WHAT YOU NEED TO DO: When you repeat the entries below, keep each word exactly as it is and drop the pictures.

DATA SHOWN START

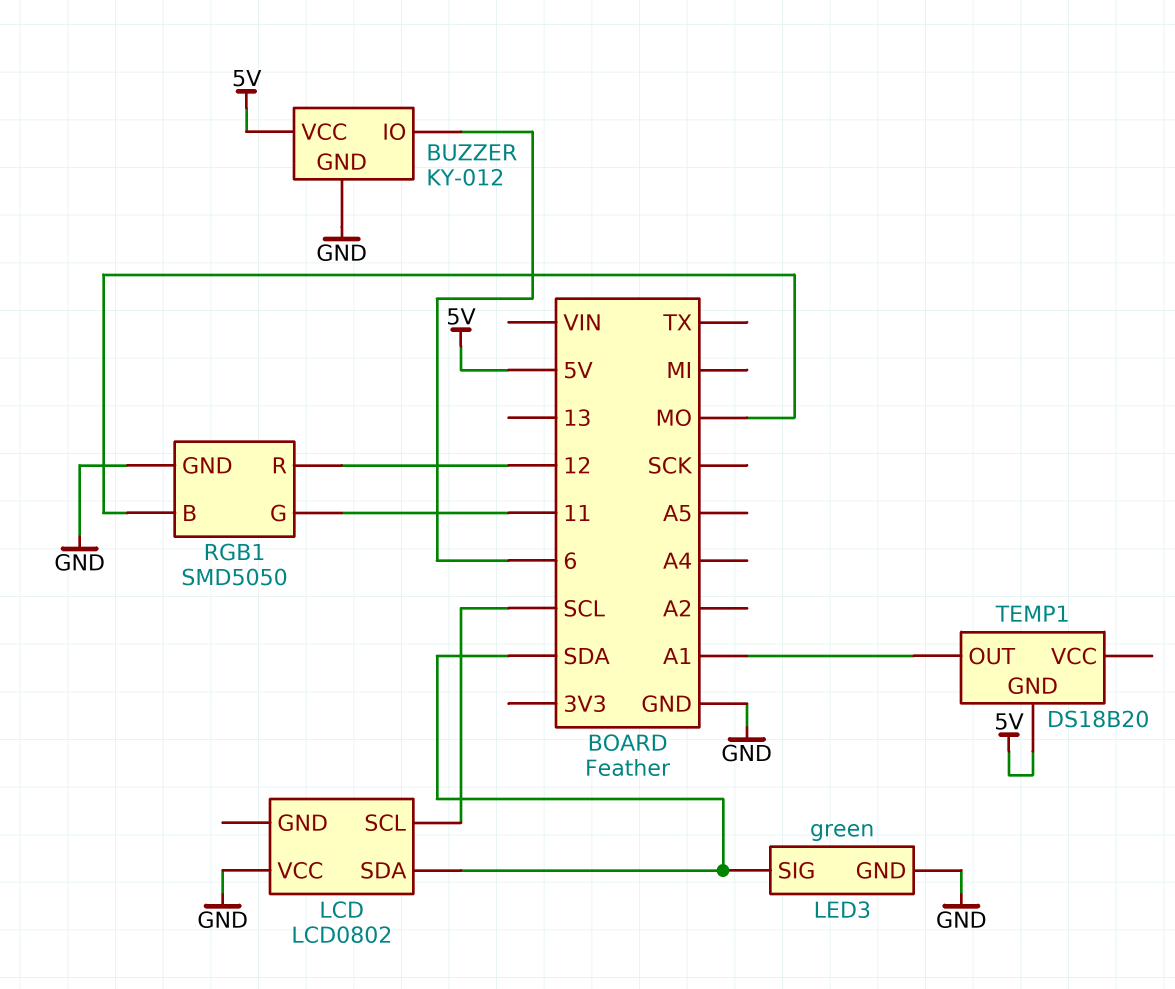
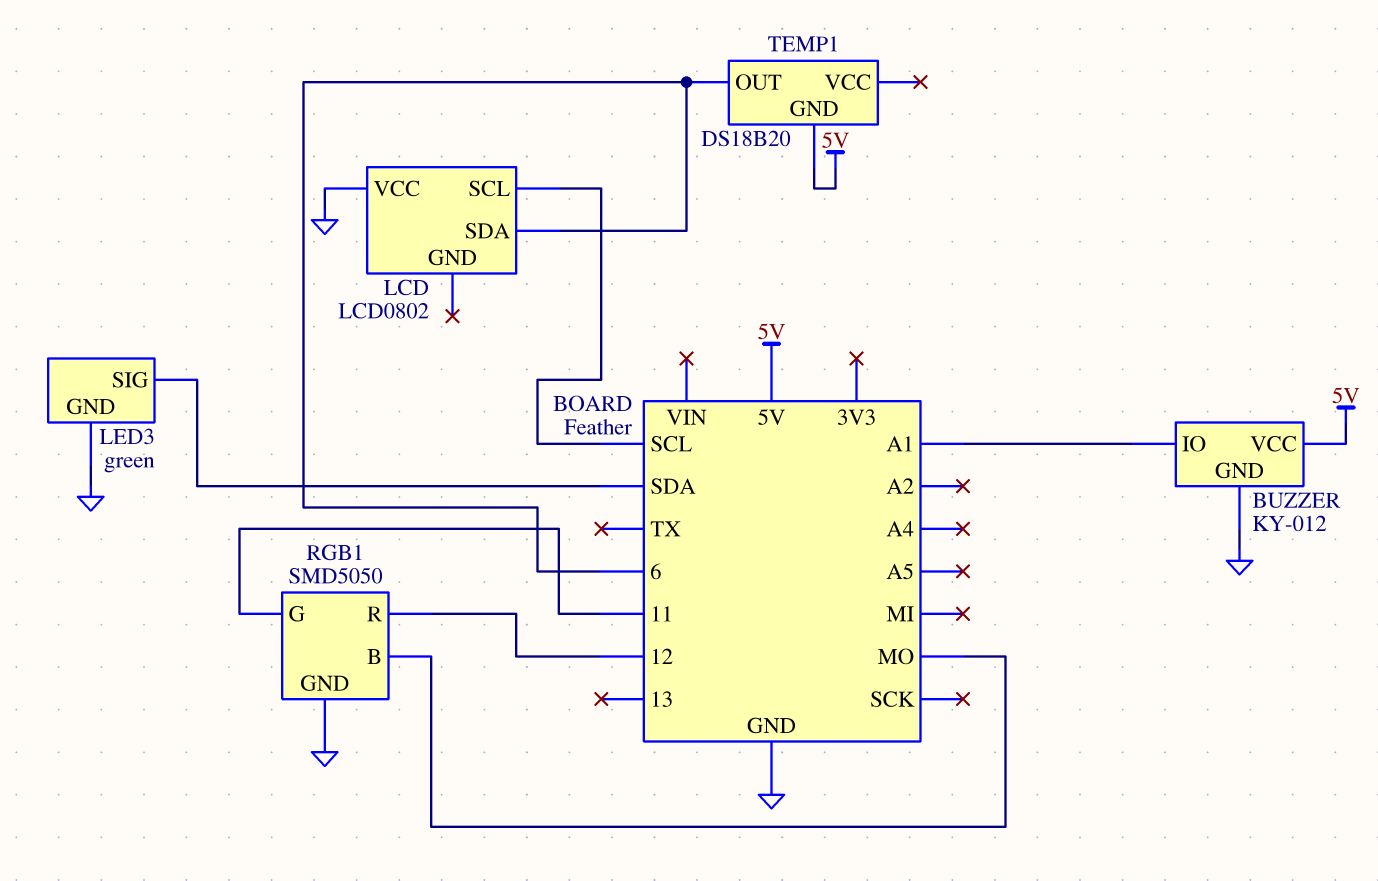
BUZZER pin IO: 6 -> A1
LCD pin SDA: SDA -> 6
TEMP1 pin OUT: A1 -> 6

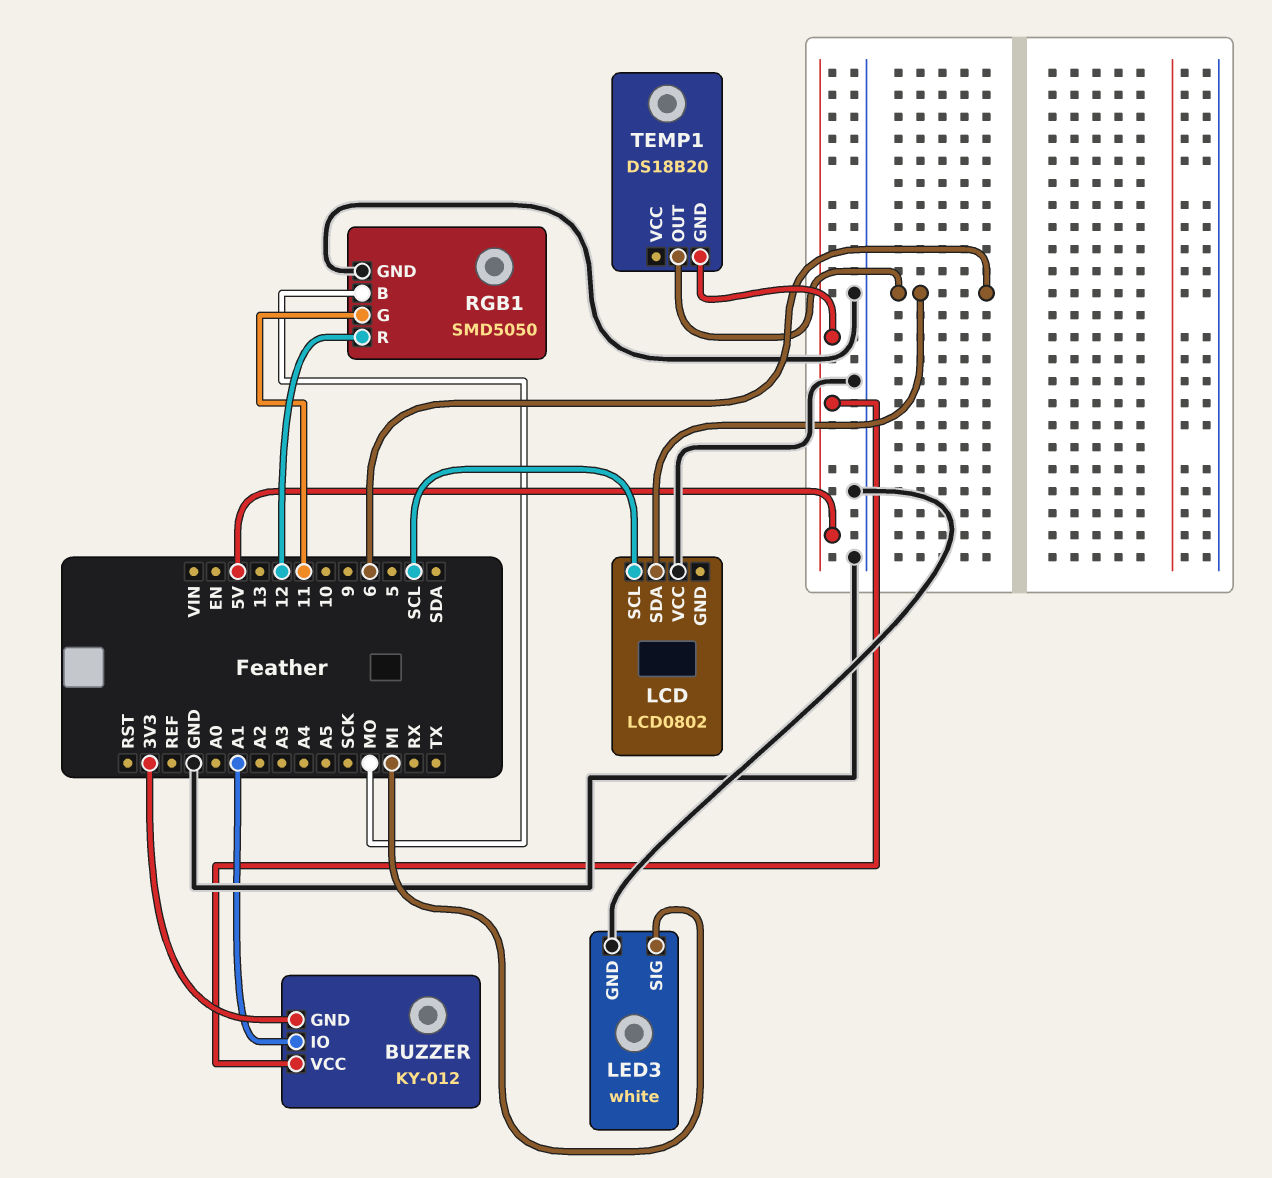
BUZZER pin GND: GND -> 3V3
LED3: green -> white
LED3 pin SIG: SDA -> MI

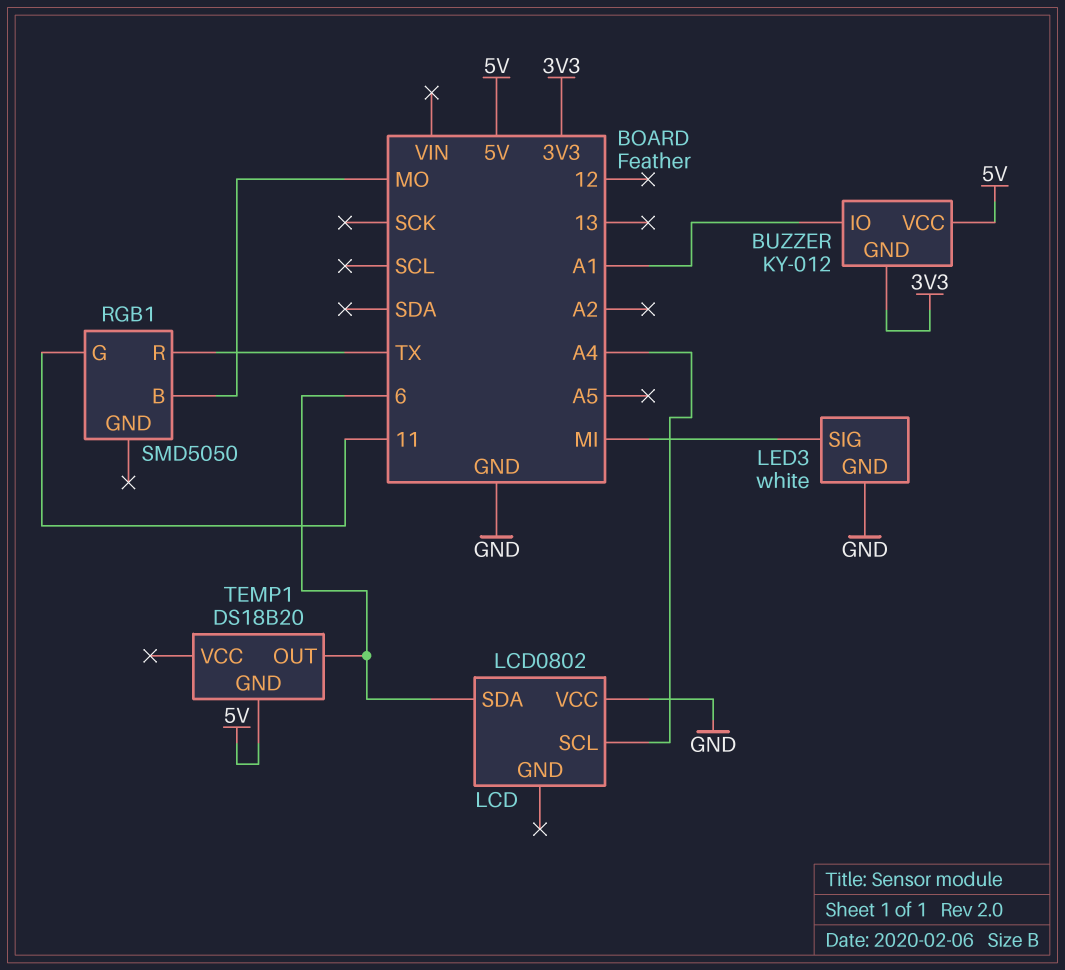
LCD pin SCL: SCL -> A4
RGB1 pin GND: GND -> none
RGB1 pin R: 12 -> TX

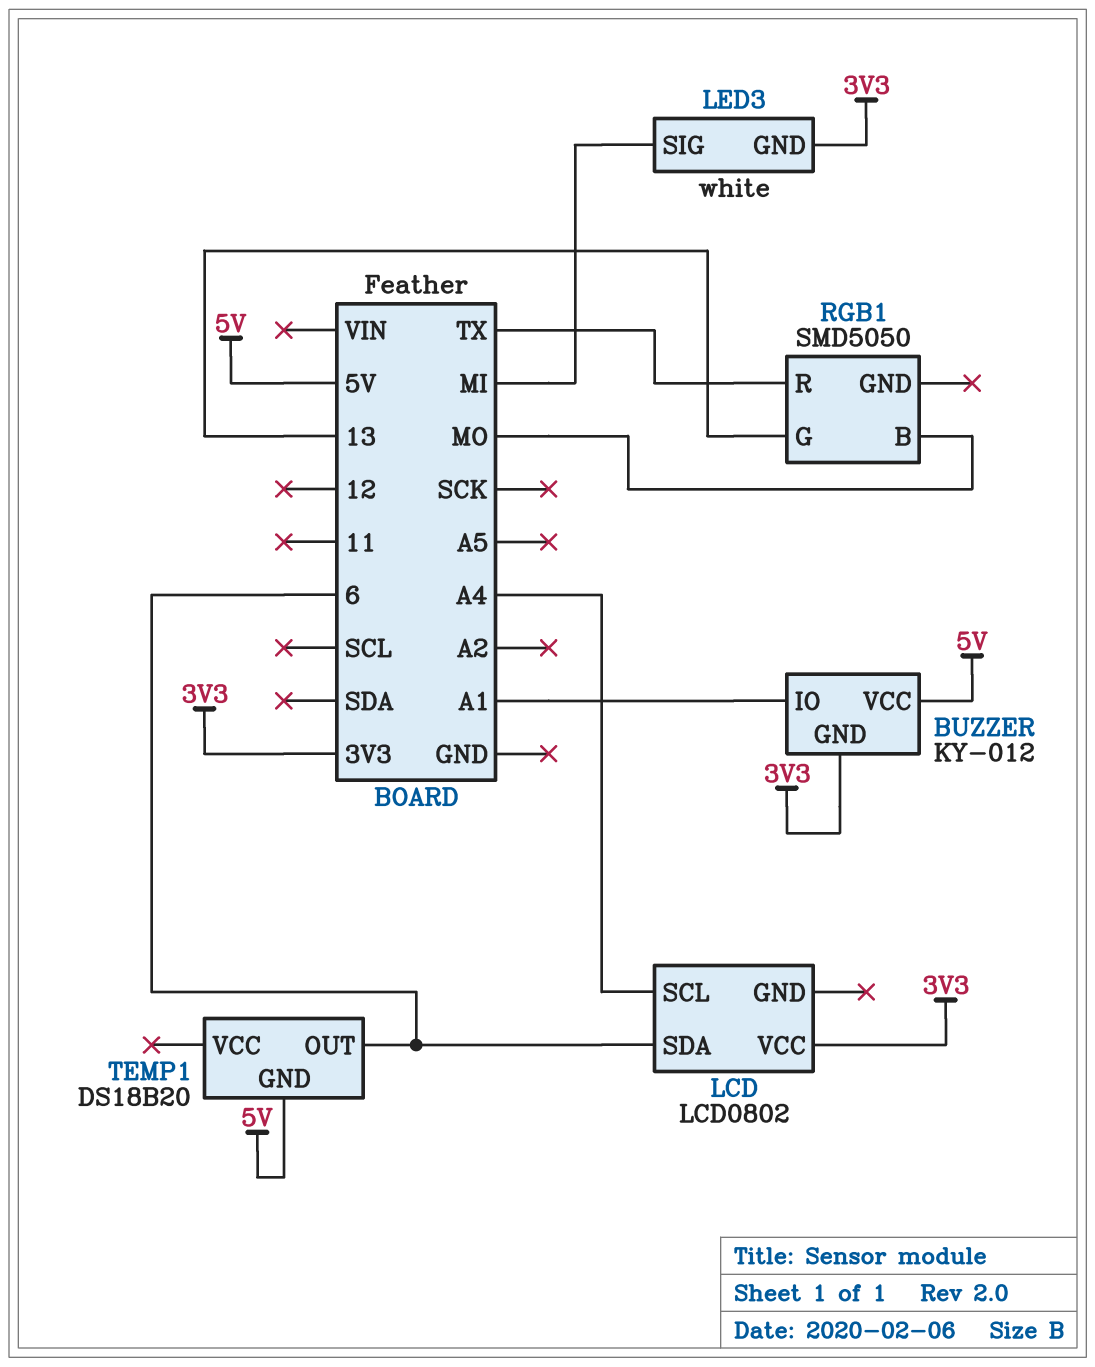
LCD pin VCC: GND -> 3V3
LED3 pin GND: GND -> 3V3
RGB1 pin G: 11 -> 13

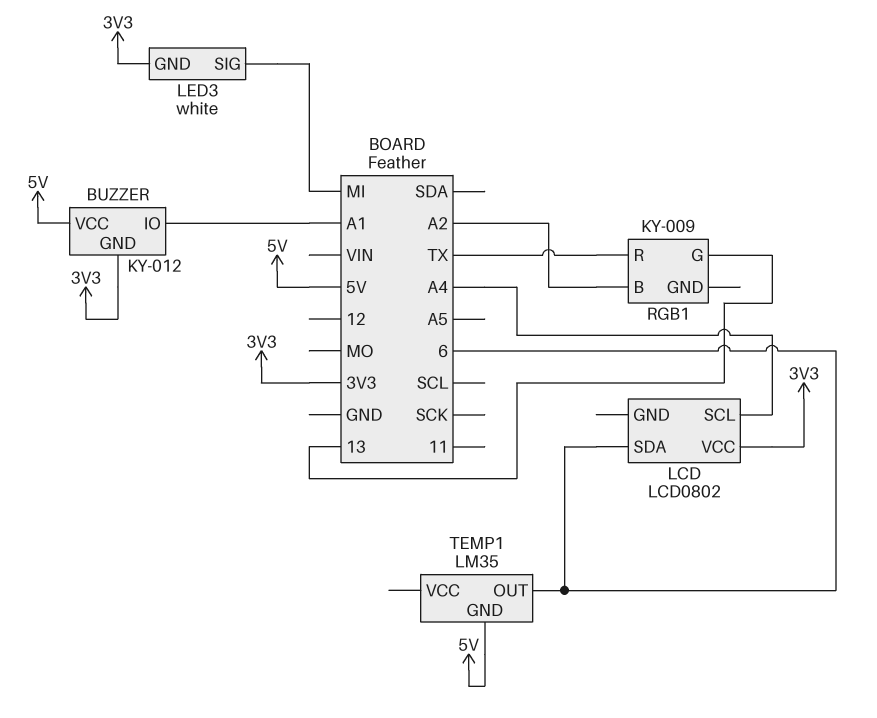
RGB1: SMD5050 -> KY-009
RGB1 pin B: MO -> A2
TEMP1: DS18B20 -> LM35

DATA SHOWN END

ANSWER TO THIS PROBLEM:
BUZZER pin IO: 6 -> A1
LCD pin SDA: SDA -> 6
TEMP1 pin OUT: A1 -> 6

BUZZER pin GND: GND -> 3V3
LED3: green -> white
LED3 pin SIG: SDA -> MI

LCD pin SCL: SCL -> A4
RGB1 pin GND: GND -> none
RGB1 pin R: 12 -> TX

LCD pin VCC: GND -> 3V3
LED3 pin GND: GND -> 3V3
RGB1 pin G: 11 -> 13

RGB1: SMD5050 -> KY-009
RGB1 pin B: MO -> A2
TEMP1: DS18B20 -> LM35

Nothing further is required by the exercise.